━━ DATASET ENTRIES

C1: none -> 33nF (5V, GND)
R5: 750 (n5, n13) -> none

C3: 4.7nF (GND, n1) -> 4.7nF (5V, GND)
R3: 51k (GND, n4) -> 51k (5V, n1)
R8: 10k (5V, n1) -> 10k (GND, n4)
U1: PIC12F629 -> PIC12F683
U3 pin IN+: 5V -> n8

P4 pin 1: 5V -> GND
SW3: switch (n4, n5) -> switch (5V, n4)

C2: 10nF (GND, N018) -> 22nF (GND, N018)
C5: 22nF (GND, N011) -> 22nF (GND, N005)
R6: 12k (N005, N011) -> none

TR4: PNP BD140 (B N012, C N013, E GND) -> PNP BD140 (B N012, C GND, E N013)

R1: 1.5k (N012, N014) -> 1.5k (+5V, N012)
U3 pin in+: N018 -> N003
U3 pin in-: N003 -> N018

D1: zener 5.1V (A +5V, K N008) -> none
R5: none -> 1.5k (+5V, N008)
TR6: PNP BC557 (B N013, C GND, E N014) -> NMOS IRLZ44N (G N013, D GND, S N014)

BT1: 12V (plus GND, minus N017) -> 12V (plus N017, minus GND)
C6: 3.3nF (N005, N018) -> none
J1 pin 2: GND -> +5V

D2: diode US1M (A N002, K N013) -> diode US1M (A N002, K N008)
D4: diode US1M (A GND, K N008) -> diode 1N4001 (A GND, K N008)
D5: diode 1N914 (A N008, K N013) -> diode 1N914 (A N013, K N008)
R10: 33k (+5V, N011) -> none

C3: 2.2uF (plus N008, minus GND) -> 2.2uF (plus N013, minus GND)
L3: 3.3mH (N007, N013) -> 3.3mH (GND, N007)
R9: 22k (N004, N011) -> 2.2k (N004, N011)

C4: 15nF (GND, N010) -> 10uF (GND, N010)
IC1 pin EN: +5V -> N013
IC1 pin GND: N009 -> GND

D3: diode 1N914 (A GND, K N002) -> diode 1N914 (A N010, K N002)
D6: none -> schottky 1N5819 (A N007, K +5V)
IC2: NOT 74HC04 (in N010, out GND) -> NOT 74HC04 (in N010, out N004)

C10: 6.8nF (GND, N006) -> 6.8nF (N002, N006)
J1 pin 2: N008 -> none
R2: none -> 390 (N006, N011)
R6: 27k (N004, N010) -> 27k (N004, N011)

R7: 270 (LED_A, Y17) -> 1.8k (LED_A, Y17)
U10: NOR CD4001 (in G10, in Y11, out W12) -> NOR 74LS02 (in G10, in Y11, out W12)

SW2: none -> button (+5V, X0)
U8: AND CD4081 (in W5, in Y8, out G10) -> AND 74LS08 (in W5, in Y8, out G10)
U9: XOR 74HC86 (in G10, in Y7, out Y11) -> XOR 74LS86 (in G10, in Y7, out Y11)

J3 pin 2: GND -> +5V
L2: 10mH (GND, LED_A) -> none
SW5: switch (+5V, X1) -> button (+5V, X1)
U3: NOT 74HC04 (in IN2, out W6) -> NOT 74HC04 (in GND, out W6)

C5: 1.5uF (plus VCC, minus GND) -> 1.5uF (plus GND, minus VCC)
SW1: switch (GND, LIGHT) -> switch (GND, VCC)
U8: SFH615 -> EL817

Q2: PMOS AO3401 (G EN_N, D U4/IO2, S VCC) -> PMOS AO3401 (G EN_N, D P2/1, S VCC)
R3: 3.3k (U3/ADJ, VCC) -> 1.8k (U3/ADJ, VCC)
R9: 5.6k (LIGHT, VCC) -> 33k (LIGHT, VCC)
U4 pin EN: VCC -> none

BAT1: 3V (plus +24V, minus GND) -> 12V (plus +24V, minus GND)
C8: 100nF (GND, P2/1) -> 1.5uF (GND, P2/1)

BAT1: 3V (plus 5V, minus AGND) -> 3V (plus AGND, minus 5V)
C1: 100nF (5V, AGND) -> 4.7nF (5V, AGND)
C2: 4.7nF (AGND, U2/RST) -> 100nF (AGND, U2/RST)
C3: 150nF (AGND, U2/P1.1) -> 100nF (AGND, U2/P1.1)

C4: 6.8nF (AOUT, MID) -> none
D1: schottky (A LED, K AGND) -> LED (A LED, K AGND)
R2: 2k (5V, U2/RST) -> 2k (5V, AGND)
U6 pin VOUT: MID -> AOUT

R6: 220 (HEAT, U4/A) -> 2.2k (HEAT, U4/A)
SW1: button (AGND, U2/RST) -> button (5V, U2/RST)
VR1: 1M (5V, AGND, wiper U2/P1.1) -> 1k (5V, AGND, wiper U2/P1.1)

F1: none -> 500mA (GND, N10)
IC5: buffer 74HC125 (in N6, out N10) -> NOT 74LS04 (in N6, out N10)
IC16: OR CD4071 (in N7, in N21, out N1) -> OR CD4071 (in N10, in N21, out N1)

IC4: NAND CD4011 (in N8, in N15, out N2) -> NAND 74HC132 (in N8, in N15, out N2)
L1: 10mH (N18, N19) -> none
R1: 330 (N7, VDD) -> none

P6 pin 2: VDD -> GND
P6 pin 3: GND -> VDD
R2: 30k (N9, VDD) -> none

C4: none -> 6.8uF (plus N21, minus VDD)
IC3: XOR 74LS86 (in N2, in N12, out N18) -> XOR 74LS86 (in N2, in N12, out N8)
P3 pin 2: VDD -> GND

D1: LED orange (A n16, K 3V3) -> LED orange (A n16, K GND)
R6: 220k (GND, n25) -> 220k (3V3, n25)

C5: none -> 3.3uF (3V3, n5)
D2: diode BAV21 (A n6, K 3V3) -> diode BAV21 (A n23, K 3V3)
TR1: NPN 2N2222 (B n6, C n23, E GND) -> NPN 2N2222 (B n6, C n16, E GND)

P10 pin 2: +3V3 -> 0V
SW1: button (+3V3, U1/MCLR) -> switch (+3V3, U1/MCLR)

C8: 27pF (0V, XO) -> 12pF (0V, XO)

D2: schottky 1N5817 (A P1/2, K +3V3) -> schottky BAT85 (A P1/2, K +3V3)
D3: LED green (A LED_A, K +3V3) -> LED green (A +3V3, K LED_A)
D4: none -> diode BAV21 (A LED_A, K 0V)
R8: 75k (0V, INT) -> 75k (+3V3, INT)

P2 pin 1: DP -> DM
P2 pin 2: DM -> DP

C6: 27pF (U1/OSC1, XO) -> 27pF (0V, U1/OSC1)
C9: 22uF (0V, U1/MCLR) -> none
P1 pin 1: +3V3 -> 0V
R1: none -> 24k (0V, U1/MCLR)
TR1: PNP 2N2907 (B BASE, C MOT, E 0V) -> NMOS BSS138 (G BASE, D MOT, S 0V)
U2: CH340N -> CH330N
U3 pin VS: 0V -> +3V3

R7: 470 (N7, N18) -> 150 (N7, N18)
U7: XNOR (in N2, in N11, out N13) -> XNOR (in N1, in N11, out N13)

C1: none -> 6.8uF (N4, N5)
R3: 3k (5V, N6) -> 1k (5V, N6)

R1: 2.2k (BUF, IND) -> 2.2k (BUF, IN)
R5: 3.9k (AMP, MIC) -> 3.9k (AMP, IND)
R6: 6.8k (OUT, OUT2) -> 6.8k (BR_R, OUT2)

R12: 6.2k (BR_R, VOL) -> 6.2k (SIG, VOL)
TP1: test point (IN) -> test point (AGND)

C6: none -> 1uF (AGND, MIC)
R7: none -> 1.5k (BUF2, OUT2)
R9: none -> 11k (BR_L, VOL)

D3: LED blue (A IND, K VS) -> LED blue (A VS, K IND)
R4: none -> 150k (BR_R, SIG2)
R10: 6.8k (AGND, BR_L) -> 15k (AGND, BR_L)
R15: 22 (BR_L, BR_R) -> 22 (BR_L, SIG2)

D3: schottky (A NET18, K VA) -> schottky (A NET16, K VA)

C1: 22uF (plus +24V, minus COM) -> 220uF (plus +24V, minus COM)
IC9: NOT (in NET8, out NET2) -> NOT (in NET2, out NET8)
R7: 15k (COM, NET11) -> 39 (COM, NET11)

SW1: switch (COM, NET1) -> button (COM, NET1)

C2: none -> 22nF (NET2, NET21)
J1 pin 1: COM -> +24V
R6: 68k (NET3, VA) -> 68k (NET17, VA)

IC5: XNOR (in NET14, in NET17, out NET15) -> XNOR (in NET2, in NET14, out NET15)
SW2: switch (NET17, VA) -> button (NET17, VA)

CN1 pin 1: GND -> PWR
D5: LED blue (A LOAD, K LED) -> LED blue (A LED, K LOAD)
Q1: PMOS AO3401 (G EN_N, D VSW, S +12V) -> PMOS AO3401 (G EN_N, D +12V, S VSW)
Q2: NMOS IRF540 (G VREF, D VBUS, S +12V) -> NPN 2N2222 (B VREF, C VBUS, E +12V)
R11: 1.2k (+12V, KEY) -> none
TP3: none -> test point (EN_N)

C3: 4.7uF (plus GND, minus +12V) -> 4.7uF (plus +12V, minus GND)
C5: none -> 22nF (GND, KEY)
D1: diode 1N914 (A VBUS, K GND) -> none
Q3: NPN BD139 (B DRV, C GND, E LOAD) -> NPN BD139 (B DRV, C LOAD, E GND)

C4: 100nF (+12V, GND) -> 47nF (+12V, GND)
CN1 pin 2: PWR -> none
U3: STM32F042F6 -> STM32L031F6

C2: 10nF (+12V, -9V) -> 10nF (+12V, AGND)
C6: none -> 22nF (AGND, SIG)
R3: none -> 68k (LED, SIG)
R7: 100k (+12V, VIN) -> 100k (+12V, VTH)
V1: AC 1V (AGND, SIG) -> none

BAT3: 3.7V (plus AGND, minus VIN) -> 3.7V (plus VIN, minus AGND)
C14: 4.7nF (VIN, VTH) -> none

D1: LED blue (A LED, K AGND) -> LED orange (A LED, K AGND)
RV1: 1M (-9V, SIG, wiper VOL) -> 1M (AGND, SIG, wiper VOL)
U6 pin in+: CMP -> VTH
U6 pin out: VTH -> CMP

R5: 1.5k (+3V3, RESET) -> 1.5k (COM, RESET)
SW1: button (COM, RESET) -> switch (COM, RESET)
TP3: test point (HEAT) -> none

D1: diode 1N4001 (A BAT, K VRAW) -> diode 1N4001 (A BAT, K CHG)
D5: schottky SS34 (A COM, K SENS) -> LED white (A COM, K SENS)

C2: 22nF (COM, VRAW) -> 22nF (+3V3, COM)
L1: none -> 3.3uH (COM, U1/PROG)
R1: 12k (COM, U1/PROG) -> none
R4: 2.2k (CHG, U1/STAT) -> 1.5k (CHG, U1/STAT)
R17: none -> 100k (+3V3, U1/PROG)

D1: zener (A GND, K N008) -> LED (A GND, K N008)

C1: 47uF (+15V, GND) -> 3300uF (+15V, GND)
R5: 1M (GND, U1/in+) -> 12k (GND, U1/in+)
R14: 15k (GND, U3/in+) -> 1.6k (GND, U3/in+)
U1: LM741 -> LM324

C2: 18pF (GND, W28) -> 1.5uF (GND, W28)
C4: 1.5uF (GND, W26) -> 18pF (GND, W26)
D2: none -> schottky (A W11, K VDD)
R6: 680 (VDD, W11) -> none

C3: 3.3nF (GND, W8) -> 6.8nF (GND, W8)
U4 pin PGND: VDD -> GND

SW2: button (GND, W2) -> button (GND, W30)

━━━━

PROBLEM STATEMENT:
Give again, word for word, every line of the listing above from the one with "R6: 27k (N004, N010) -> 27k (N004, N011)" to the one with "U8: AND CD4081", both inclusive, and nothing beyond them.

SOLVED PROBLEM:
R6: 27k (N004, N010) -> 27k (N004, N011)

R7: 270 (LED_A, Y17) -> 1.8k (LED_A, Y17)
U10: NOR CD4001 (in G10, in Y11, out W12) -> NOR 74LS02 (in G10, in Y11, out W12)

SW2: none -> button (+5V, X0)
U8: AND CD4081 (in W5, in Y8, out G10) -> AND 74LS08 (in W5, in Y8, out G10)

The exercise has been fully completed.